● **The problem**:
Word for word, copy out every line of the records, omitting each picture.
Input Block Start
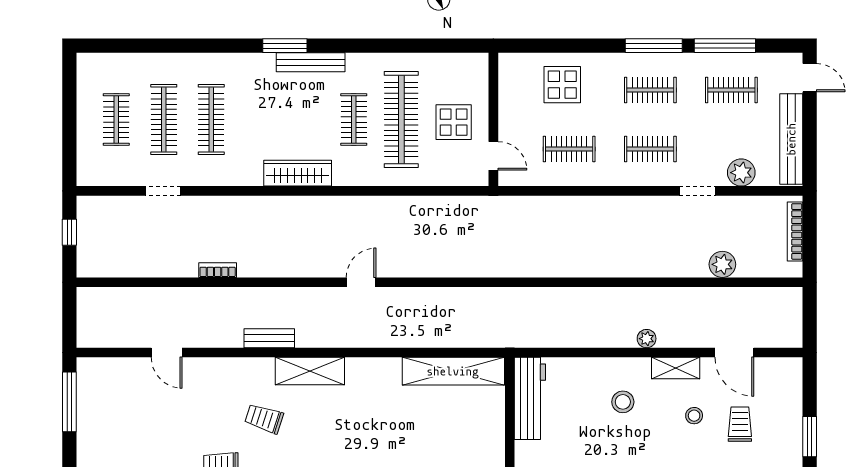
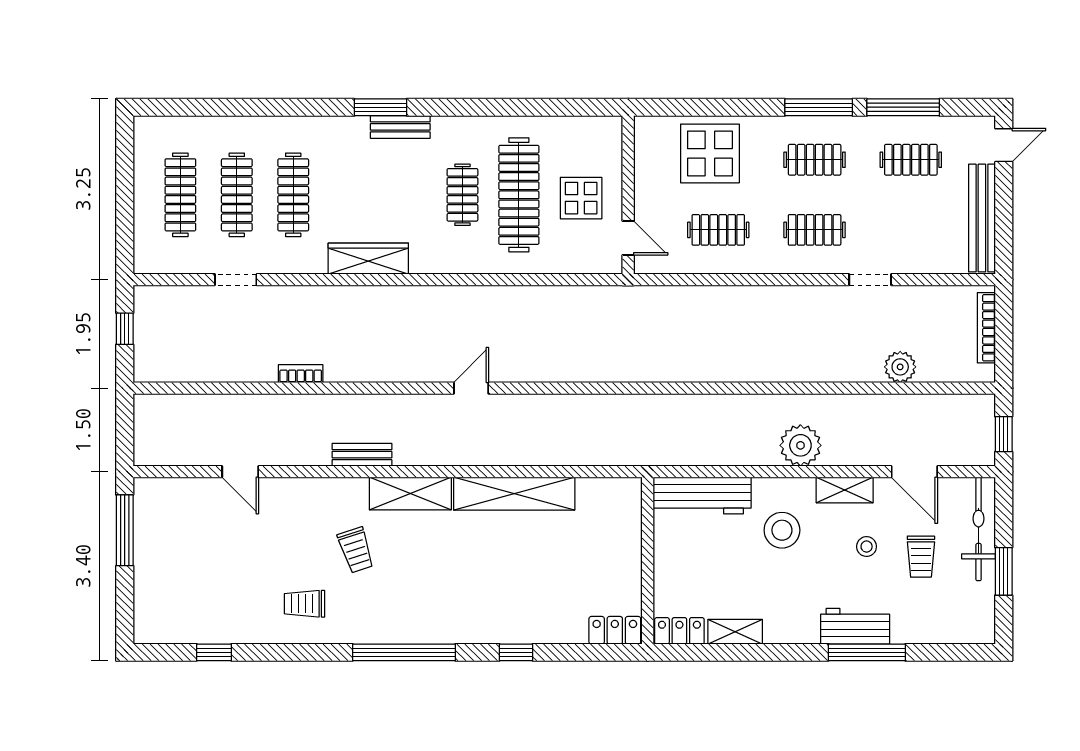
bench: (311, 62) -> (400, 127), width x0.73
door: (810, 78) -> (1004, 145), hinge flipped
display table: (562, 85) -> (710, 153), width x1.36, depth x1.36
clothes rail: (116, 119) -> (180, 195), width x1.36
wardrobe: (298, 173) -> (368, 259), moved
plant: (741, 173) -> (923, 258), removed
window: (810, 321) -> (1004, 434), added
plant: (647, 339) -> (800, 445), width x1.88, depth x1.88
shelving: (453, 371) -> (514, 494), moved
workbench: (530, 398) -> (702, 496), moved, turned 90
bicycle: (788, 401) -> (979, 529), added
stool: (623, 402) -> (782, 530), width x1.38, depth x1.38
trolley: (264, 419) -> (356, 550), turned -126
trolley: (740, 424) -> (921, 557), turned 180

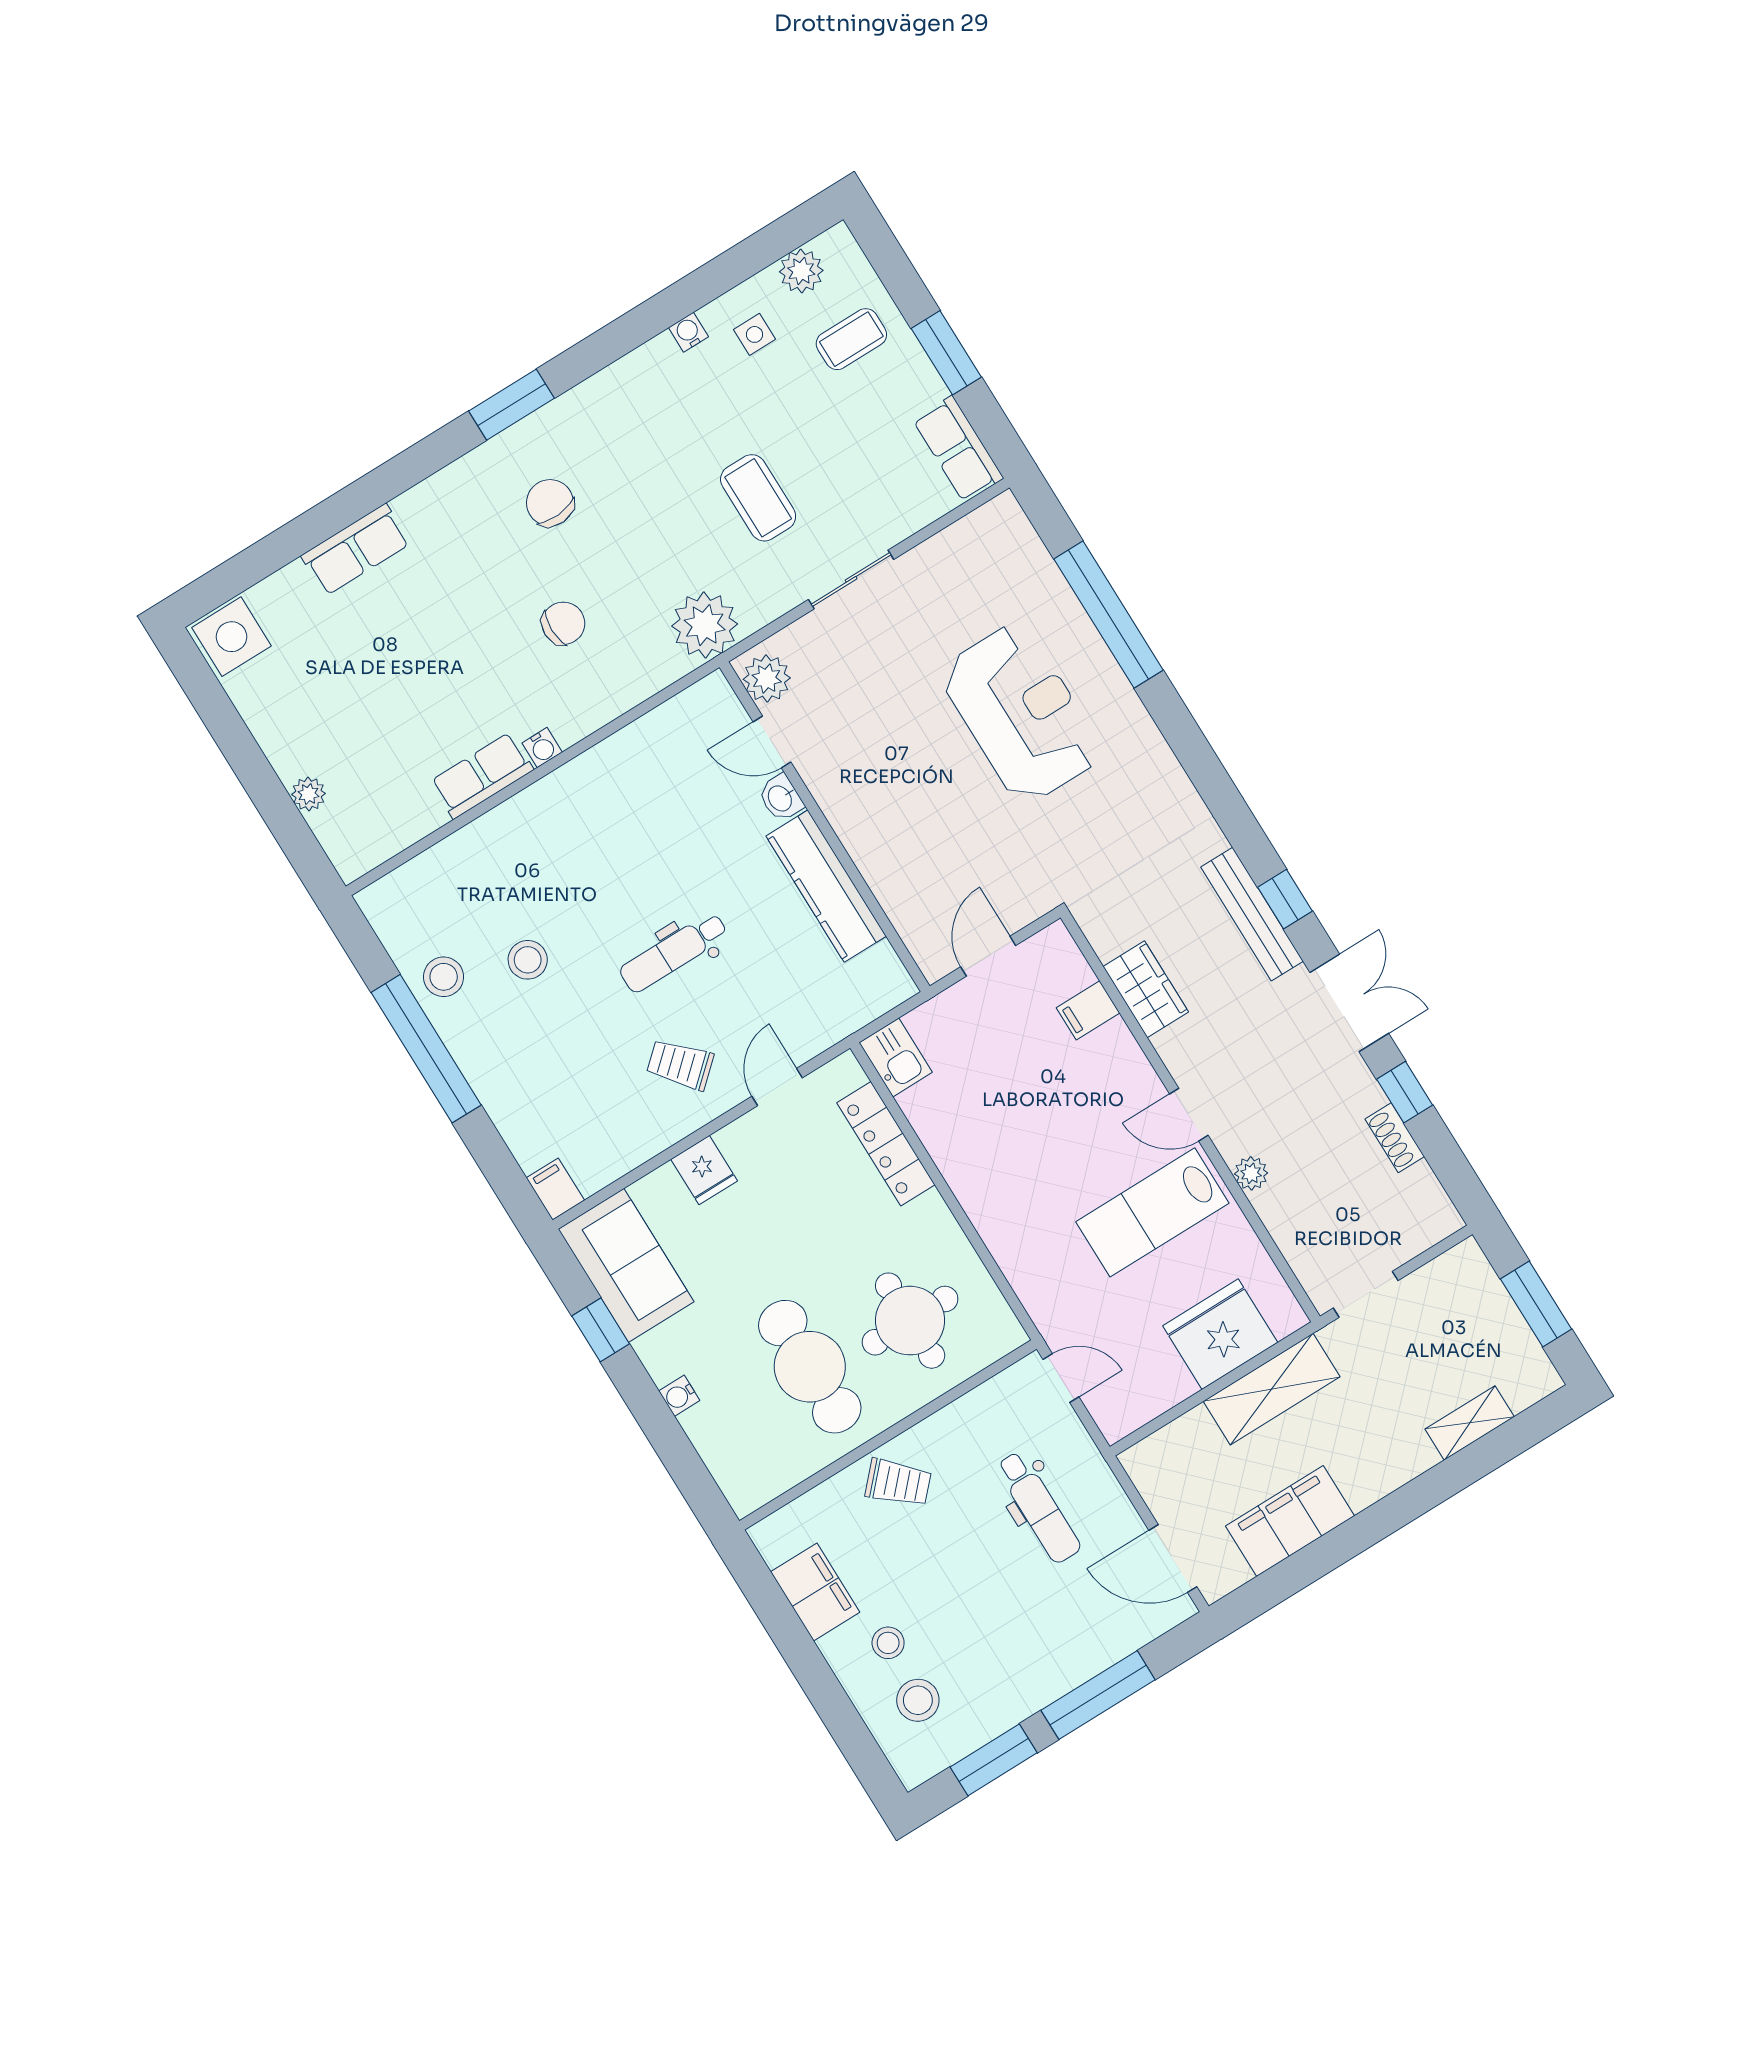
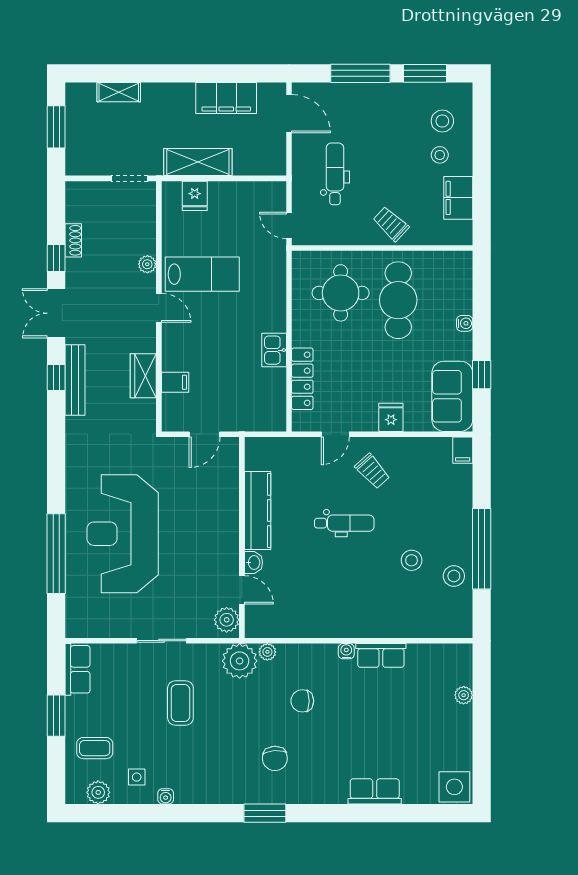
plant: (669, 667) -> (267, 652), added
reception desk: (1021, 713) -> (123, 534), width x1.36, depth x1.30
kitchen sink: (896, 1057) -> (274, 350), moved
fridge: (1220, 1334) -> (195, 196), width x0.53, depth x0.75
Input Block End
● **Answer to this problem**:
bench: (311, 62) -> (400, 127), width x0.73
door: (810, 78) -> (1004, 145), hinge flipped
display table: (562, 85) -> (710, 153), width x1.36, depth x1.36
clothes rail: (116, 119) -> (180, 195), width x1.36
wardrobe: (298, 173) -> (368, 259), moved
plant: (741, 173) -> (923, 258), removed
window: (810, 321) -> (1004, 434), added
plant: (647, 339) -> (800, 445), width x1.88, depth x1.88
shelving: (453, 371) -> (514, 494), moved
workbench: (530, 398) -> (702, 496), moved, turned 90
bicycle: (788, 401) -> (979, 529), added
stool: (623, 402) -> (782, 530), width x1.38, depth x1.38
trolley: (264, 419) -> (356, 550), turned -126
trolley: (740, 424) -> (921, 557), turned 180

plant: (669, 667) -> (267, 652), added
reception desk: (1021, 713) -> (123, 534), width x1.36, depth x1.30
kitchen sink: (896, 1057) -> (274, 350), moved
fridge: (1220, 1334) -> (195, 196), width x0.53, depth x0.75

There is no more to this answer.